-- Task description --
From the entries below, reproduce exactly the lines from the one with "D3: LED (A LED, K" through the one with "R6: 5.6 (LED, PWM) -> 5.6 (+3V3, IC3/IN-)", both included, without images.
### Data provided ###
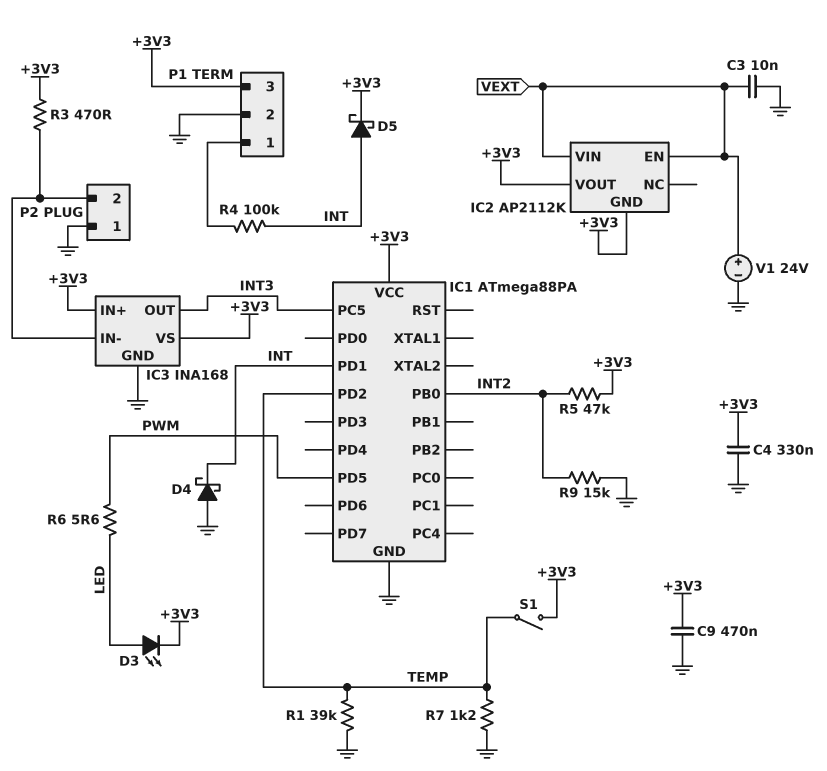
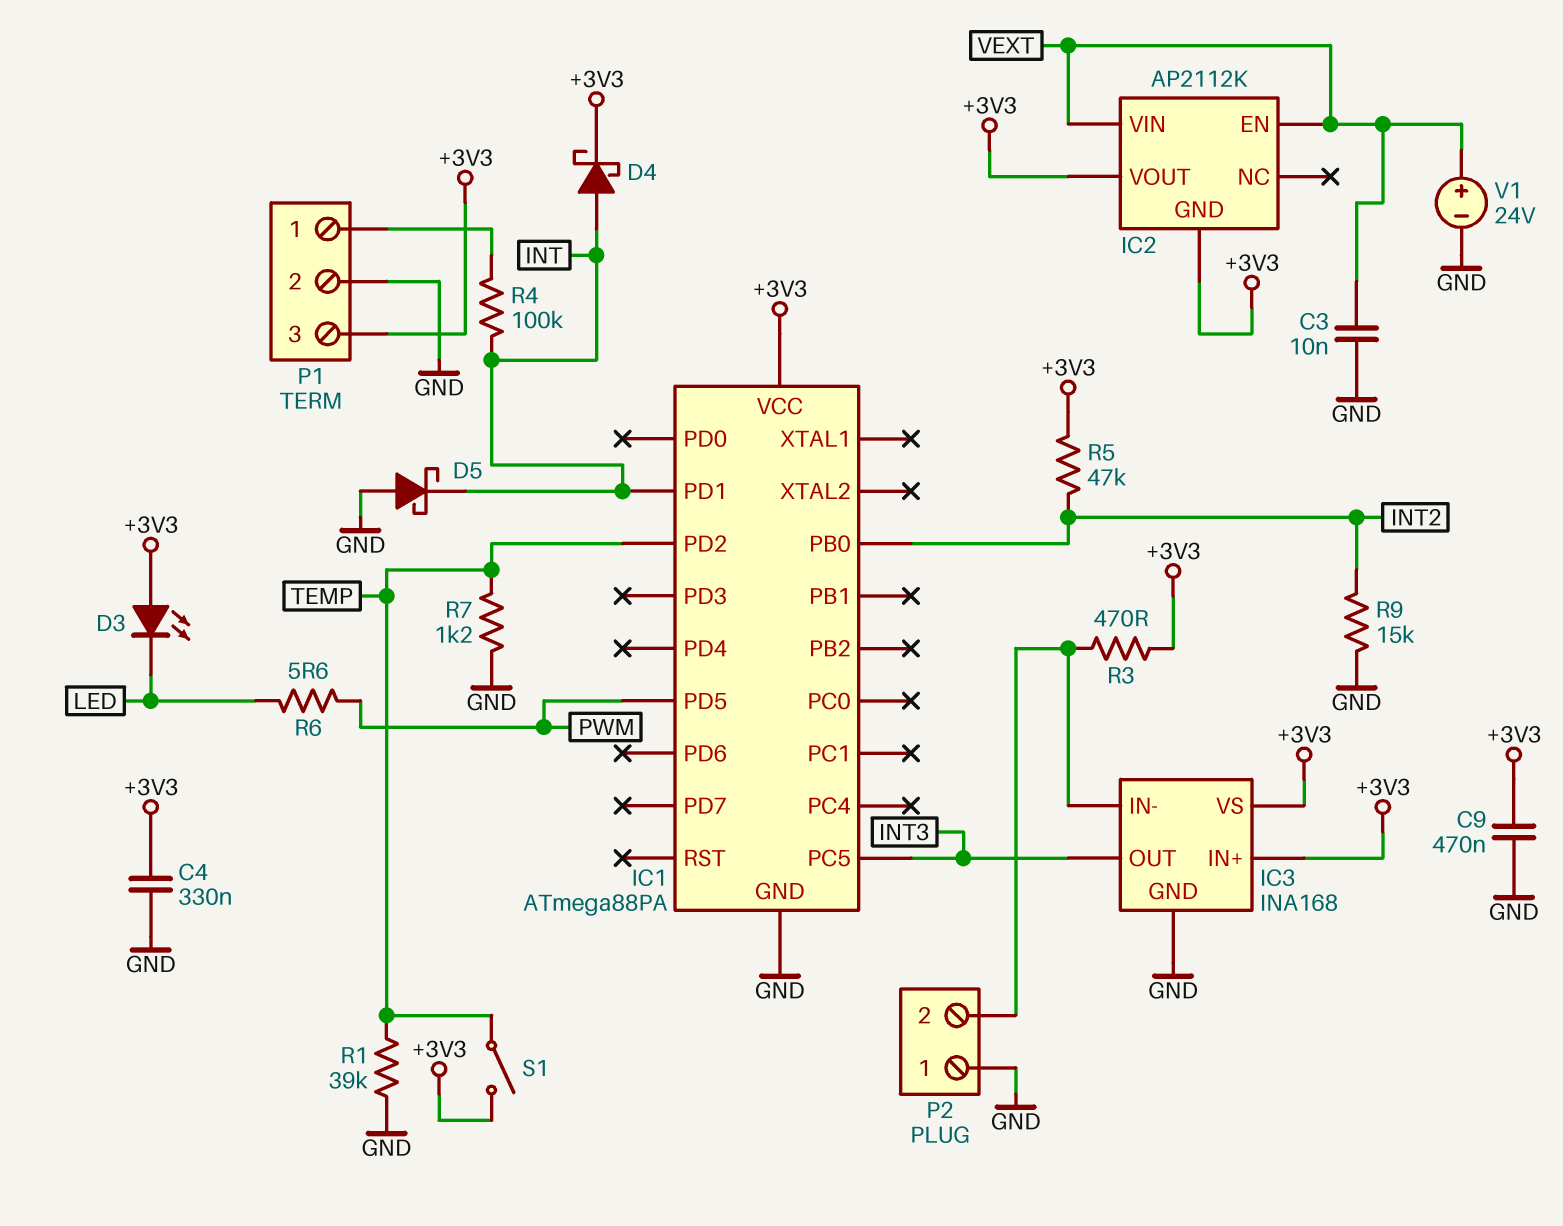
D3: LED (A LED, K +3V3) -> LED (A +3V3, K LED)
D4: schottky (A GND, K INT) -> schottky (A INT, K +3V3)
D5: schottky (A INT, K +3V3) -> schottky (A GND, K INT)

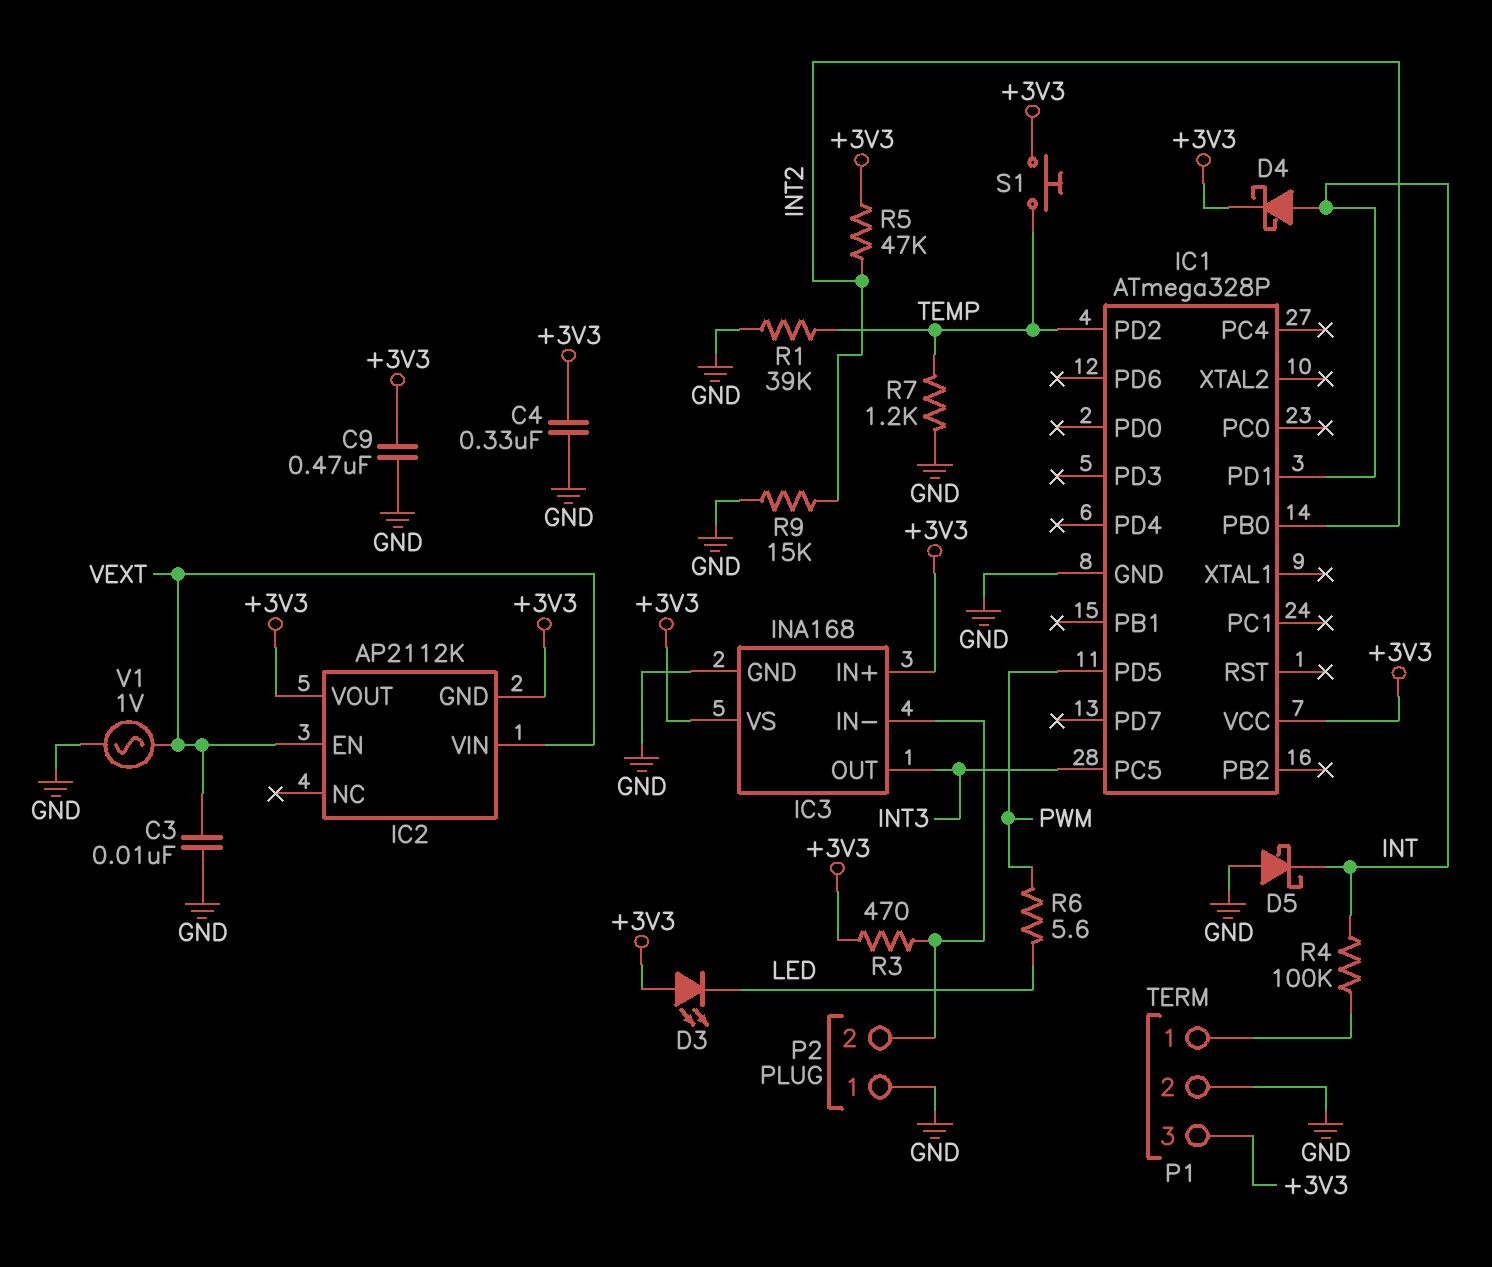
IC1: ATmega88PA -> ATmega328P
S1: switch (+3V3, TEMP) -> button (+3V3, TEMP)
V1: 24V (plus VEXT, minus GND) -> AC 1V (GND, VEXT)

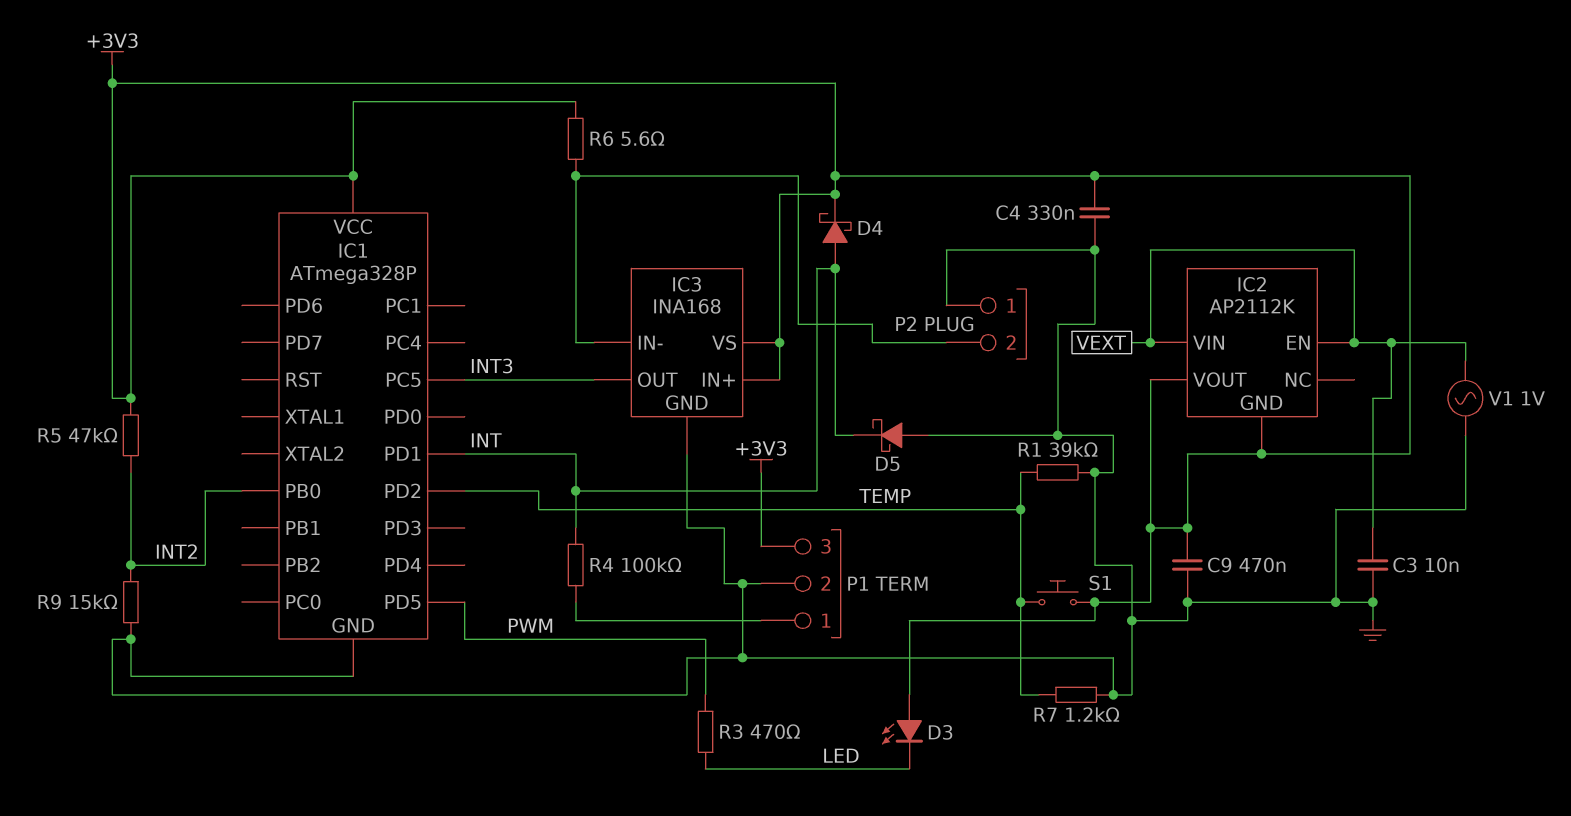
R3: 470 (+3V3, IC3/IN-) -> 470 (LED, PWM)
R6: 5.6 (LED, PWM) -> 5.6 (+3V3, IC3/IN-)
###
### Data provided ###
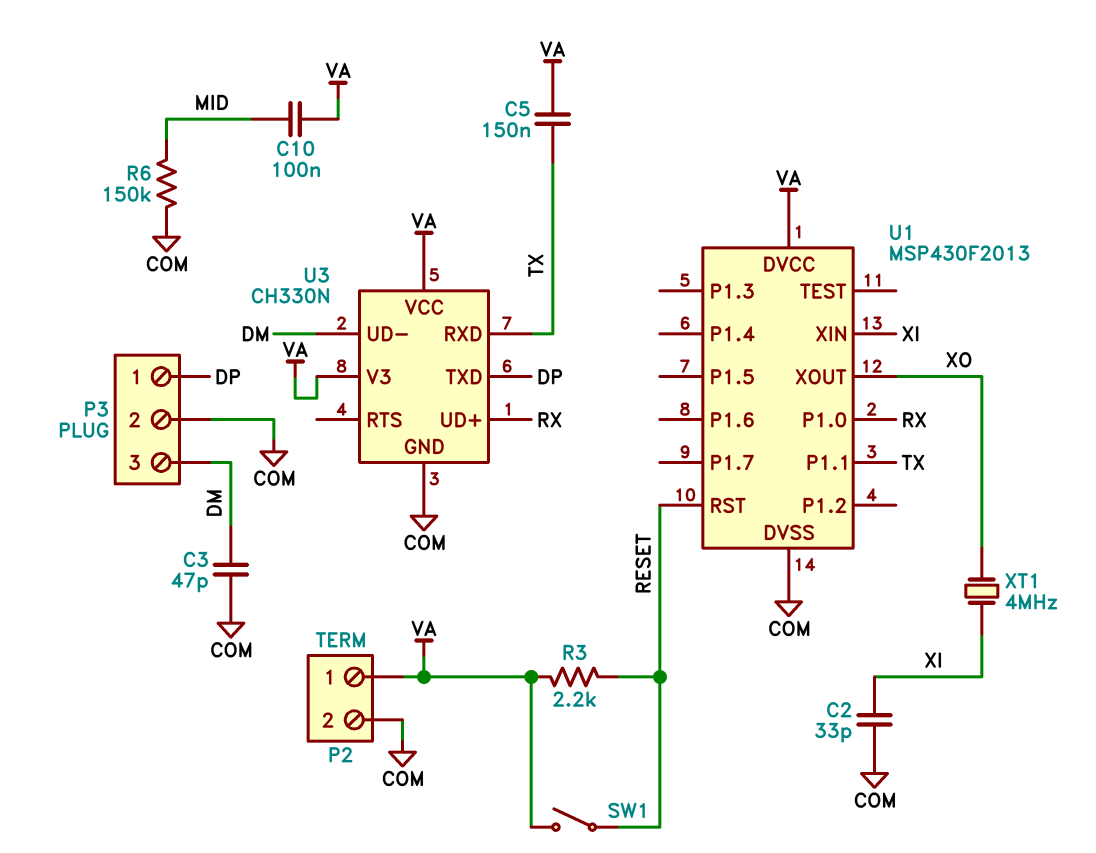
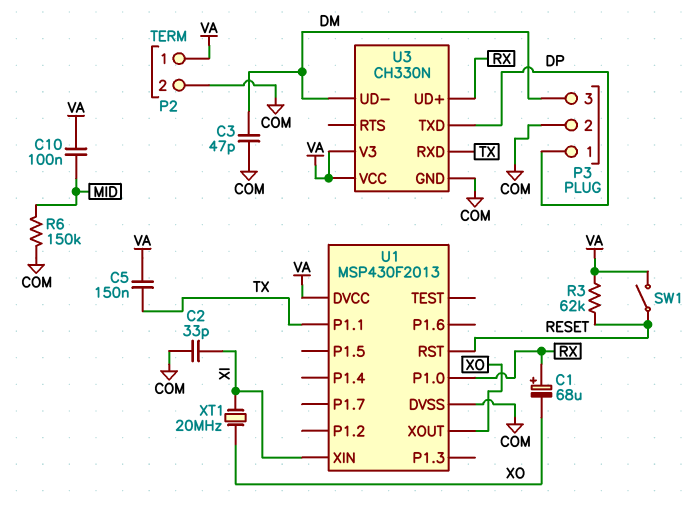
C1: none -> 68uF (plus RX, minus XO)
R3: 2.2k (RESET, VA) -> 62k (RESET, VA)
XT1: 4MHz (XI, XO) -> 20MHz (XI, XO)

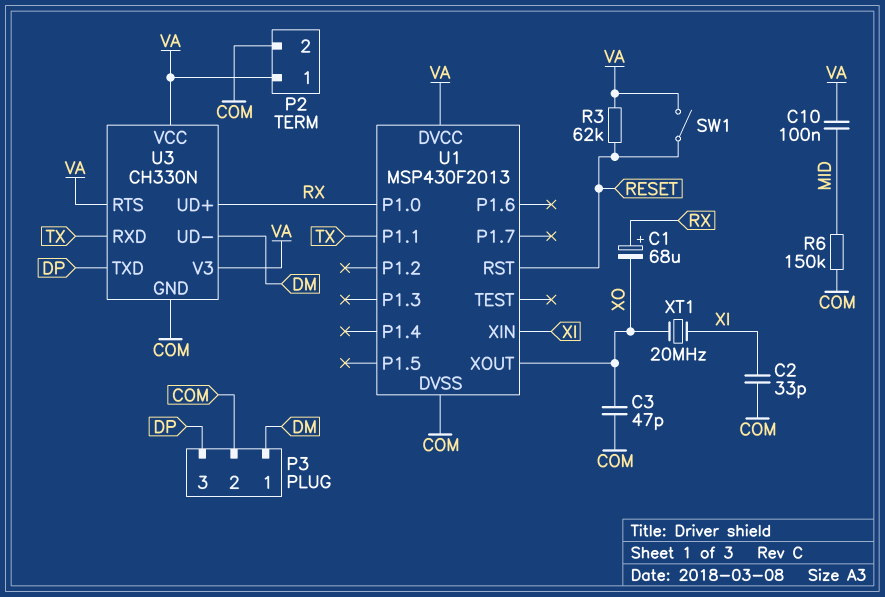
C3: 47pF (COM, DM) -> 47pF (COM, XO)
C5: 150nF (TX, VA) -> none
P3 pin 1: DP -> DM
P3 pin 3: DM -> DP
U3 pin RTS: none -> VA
###
-- Expected answer --
D3: LED (A LED, K +3V3) -> LED (A +3V3, K LED)
D4: schottky (A GND, K INT) -> schottky (A INT, K +3V3)
D5: schottky (A INT, K +3V3) -> schottky (A GND, K INT)

IC1: ATmega88PA -> ATmega328P
S1: switch (+3V3, TEMP) -> button (+3V3, TEMP)
V1: 24V (plus VEXT, minus GND) -> AC 1V (GND, VEXT)

R3: 470 (+3V3, IC3/IN-) -> 470 (LED, PWM)
R6: 5.6 (LED, PWM) -> 5.6 (+3V3, IC3/IN-)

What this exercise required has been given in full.